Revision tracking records
------------------------------------
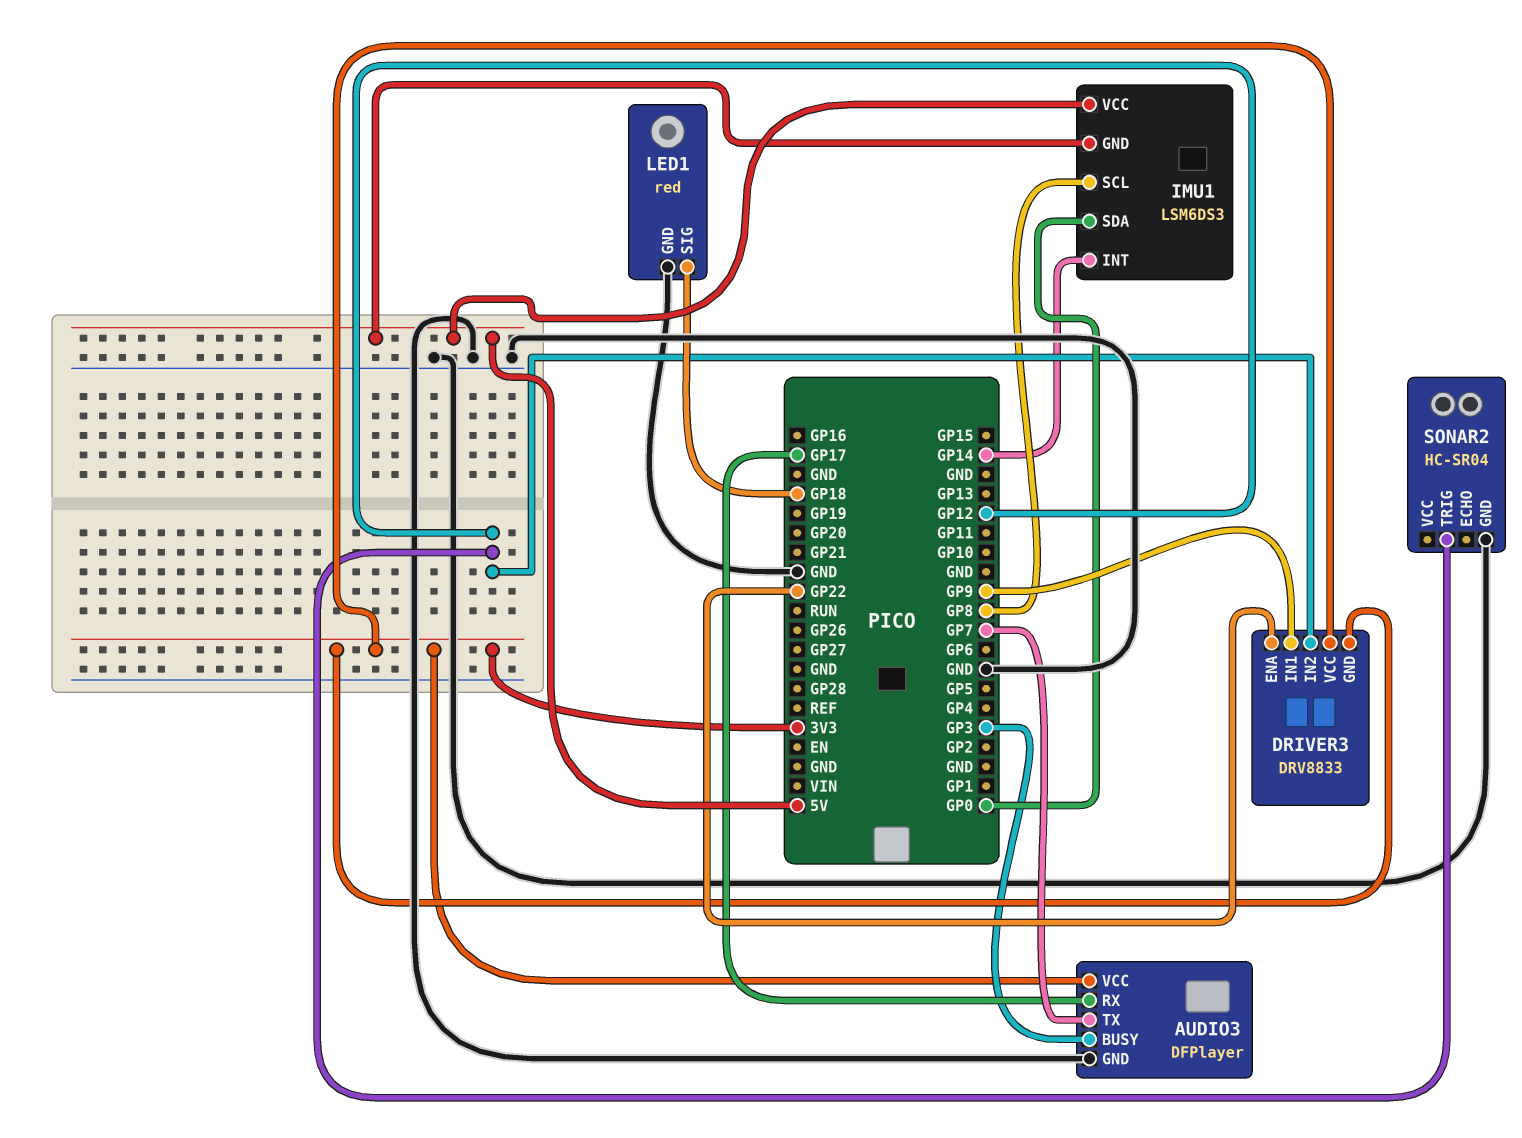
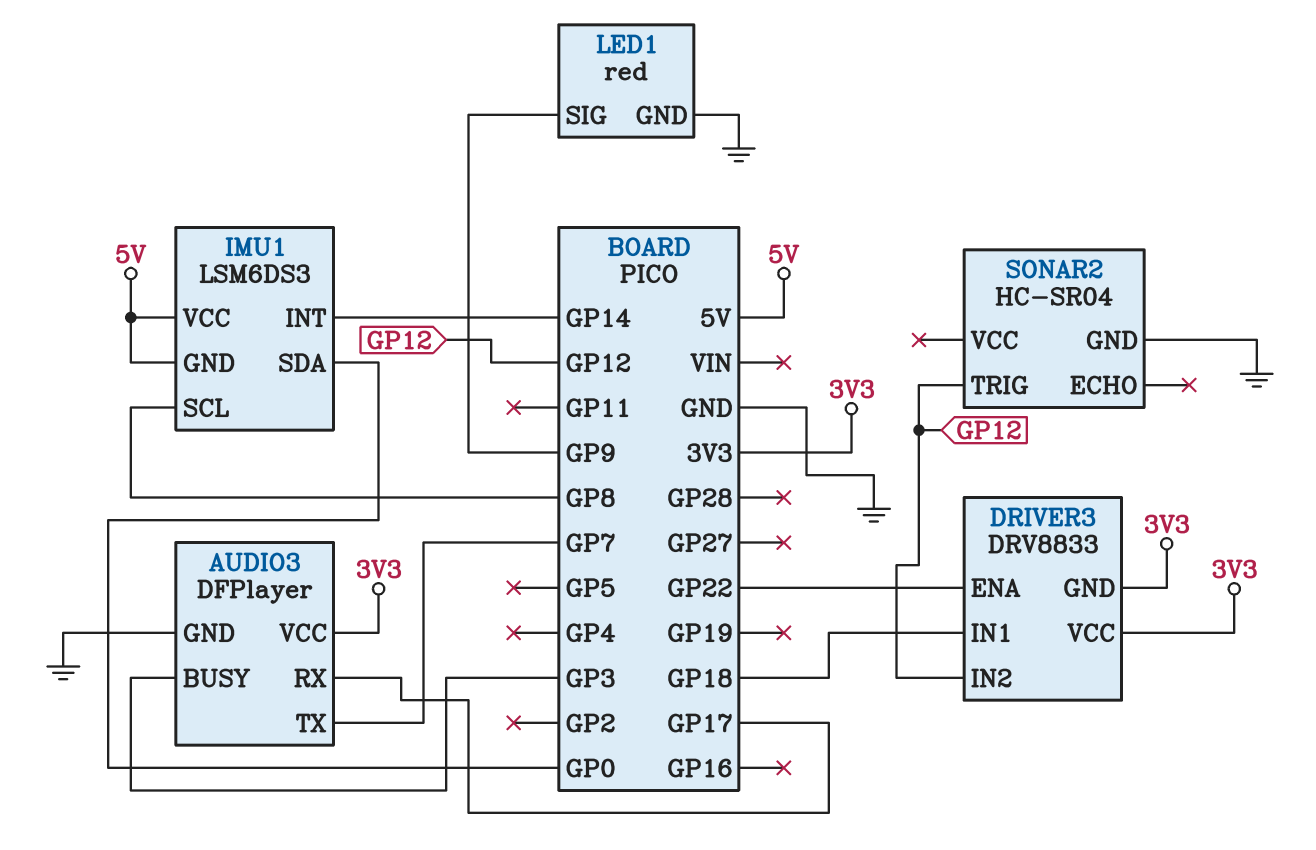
DRIVER3 pin IN1: GP9 -> GP18
LED1 pin SIG: GP18 -> GP9

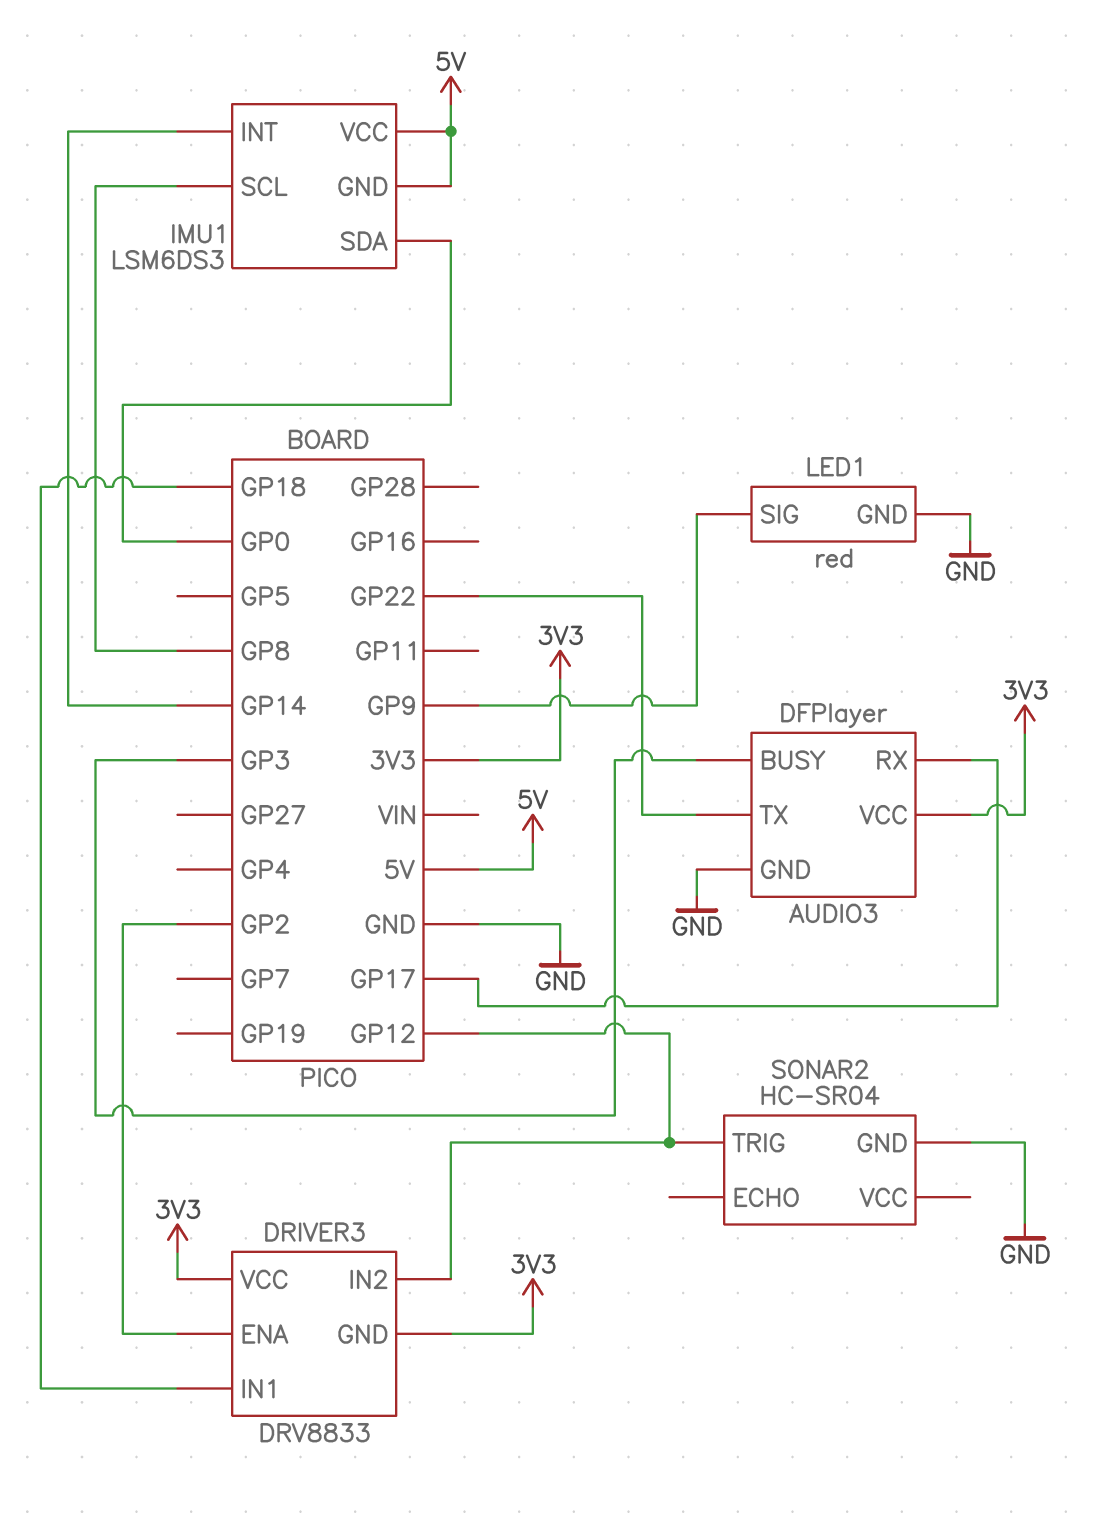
AUDIO3 pin TX: GP7 -> GP22
DRIVER3 pin ENA: GP22 -> GP2

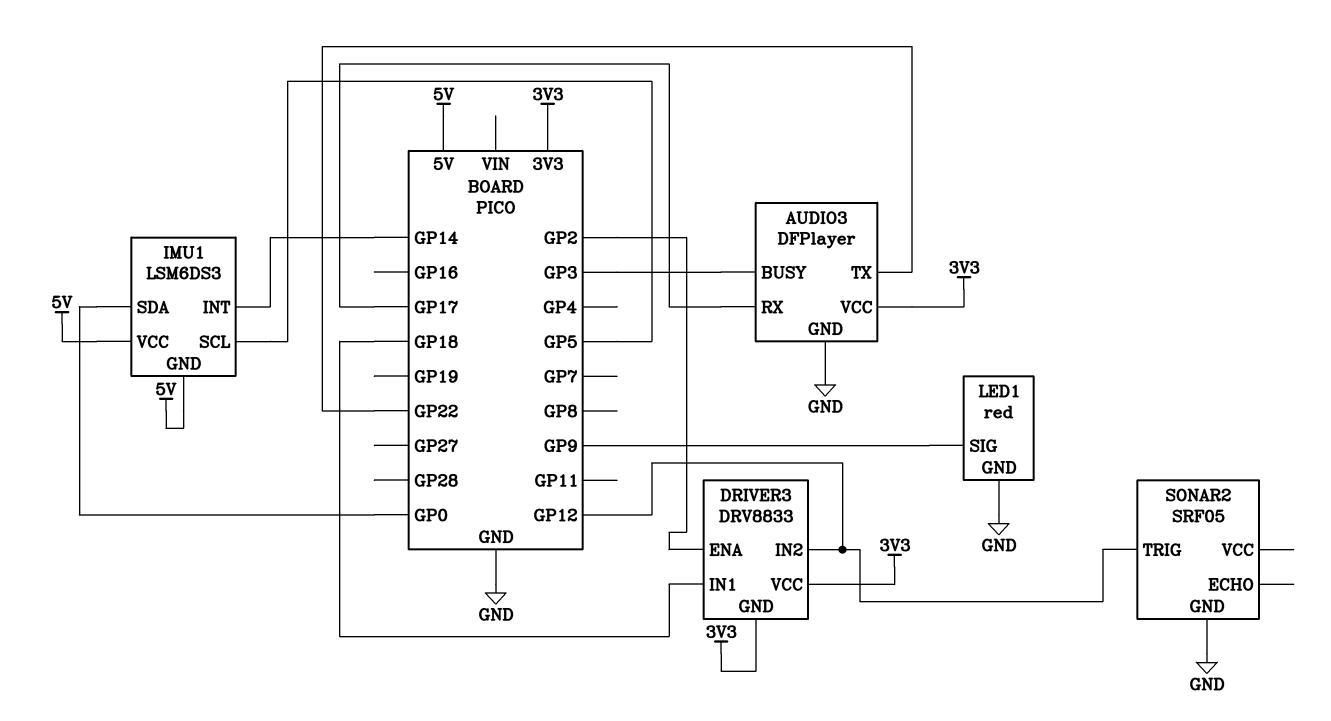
IMU1 pin SCL: GP8 -> GP5
SONAR2: HC-SR04 -> SRF05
------------------------------------
-- WHAT TO WORK ON --
All of the entries must be reproduced exactly, with no pictures kept.

-- ANSWER SECTION --
DRIVER3 pin IN1: GP9 -> GP18
LED1 pin SIG: GP18 -> GP9

AUDIO3 pin TX: GP7 -> GP22
DRIVER3 pin ENA: GP22 -> GP2

IMU1 pin SCL: GP8 -> GP5
SONAR2: HC-SR04 -> SRF05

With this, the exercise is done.